_WHAT YOU HAVE TO DO_.
Write out all the records exactly, and keep any images out.
--------------------------------
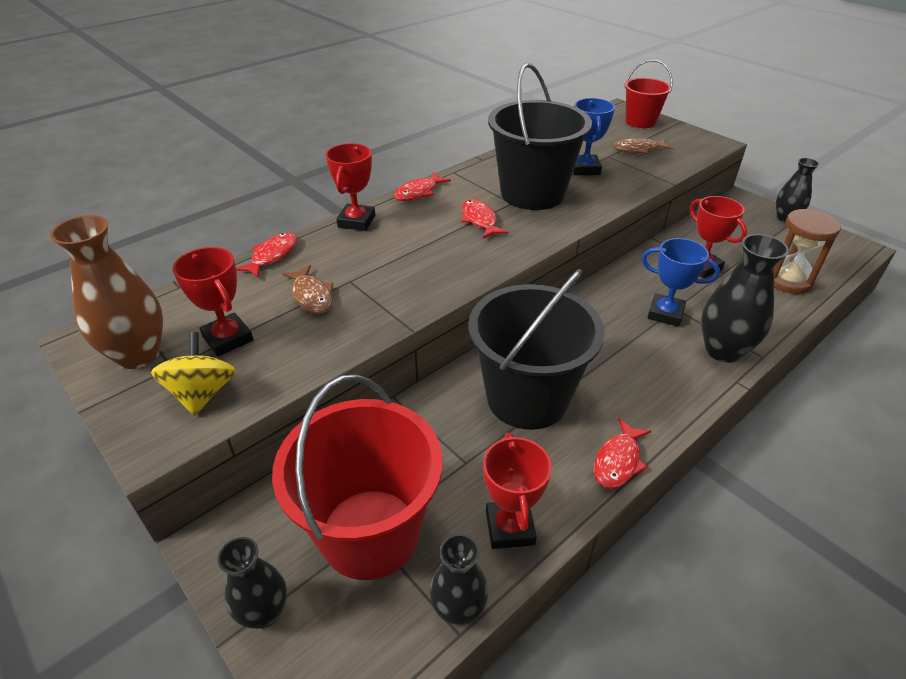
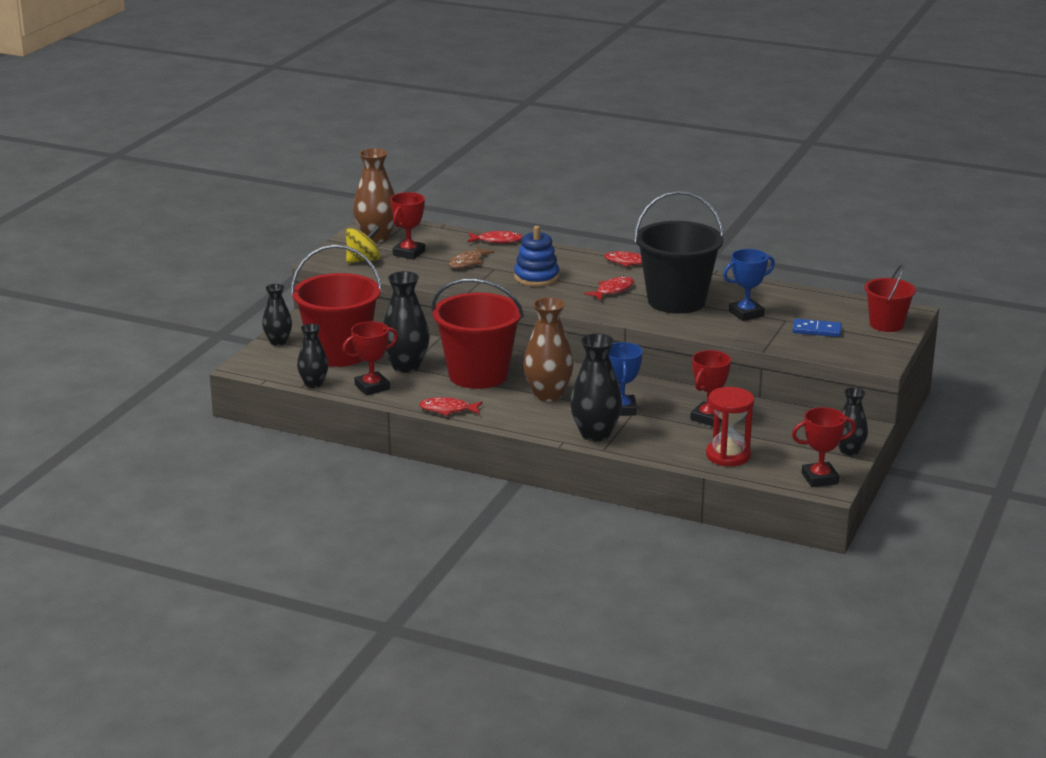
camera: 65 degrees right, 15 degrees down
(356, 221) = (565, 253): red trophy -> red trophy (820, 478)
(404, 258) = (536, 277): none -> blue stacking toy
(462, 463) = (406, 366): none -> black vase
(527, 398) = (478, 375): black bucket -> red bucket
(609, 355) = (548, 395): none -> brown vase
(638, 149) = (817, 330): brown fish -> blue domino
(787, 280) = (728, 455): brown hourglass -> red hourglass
--------------------------------
_SOLUTION FOR THIS TASK_.
camera: 65 degrees right, 15 degrees down
(356, 221) = (565, 253): red trophy -> red trophy (820, 478)
(404, 258) = (536, 277): none -> blue stacking toy
(462, 463) = (406, 366): none -> black vase
(527, 398) = (478, 375): black bucket -> red bucket
(609, 355) = (548, 395): none -> brown vase
(638, 149) = (817, 330): brown fish -> blue domino
(787, 280) = (728, 455): brown hourglass -> red hourglass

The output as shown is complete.